▶

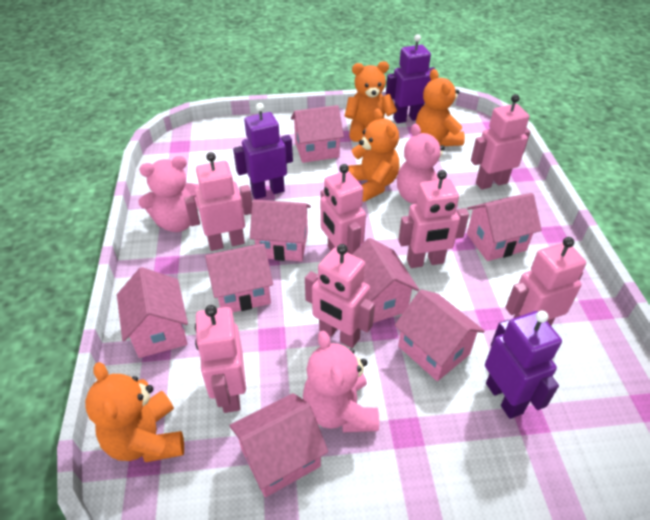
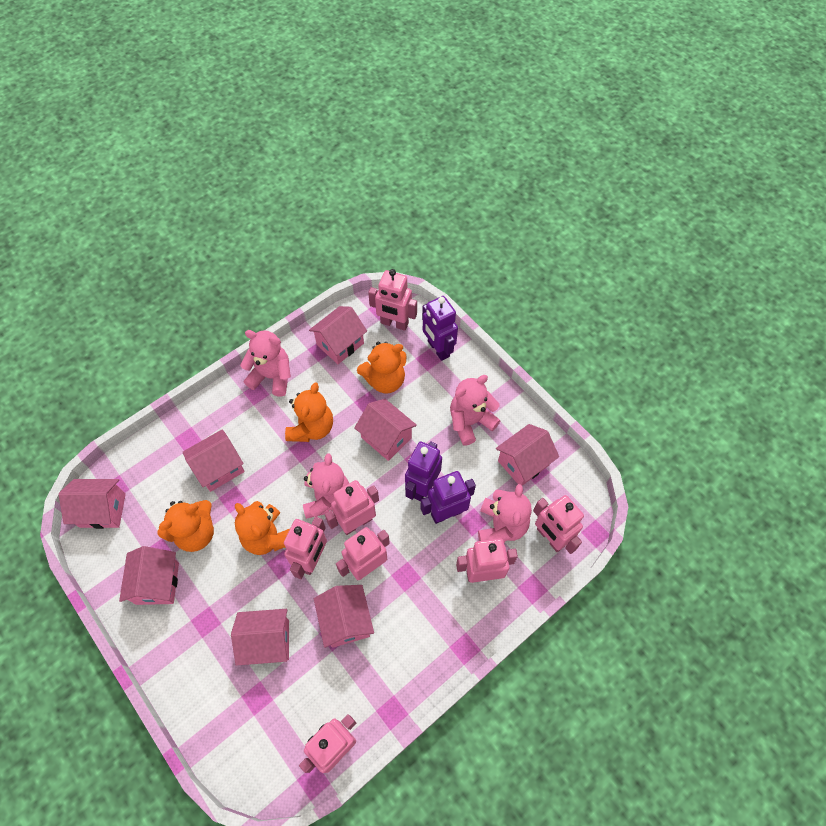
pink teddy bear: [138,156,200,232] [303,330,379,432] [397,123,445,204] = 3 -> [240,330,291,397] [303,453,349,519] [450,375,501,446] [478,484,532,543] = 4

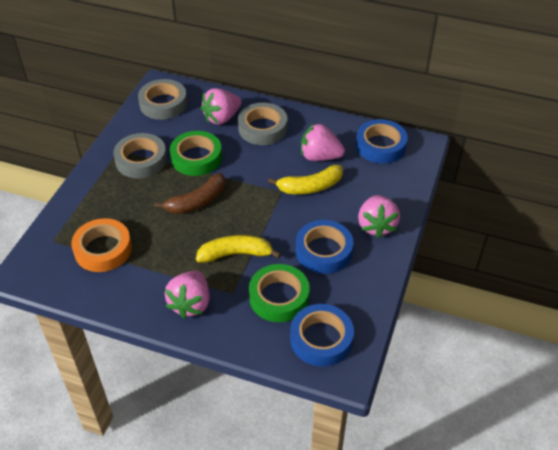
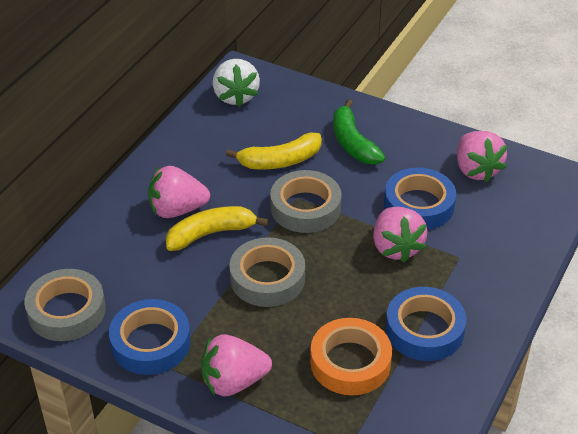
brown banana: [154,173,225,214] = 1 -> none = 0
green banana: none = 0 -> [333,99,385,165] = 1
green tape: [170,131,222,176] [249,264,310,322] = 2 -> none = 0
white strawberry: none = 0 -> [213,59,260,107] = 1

◀

Nothing but the lines from the one that contains "brown banana: [154,173,225,214]" through the end of the listing above should be copied, each exactly as written.

brown banana: [154,173,225,214] = 1 -> none = 0
green banana: none = 0 -> [333,99,385,165] = 1
green tape: [170,131,222,176] [249,264,310,322] = 2 -> none = 0
white strawberry: none = 0 -> [213,59,260,107] = 1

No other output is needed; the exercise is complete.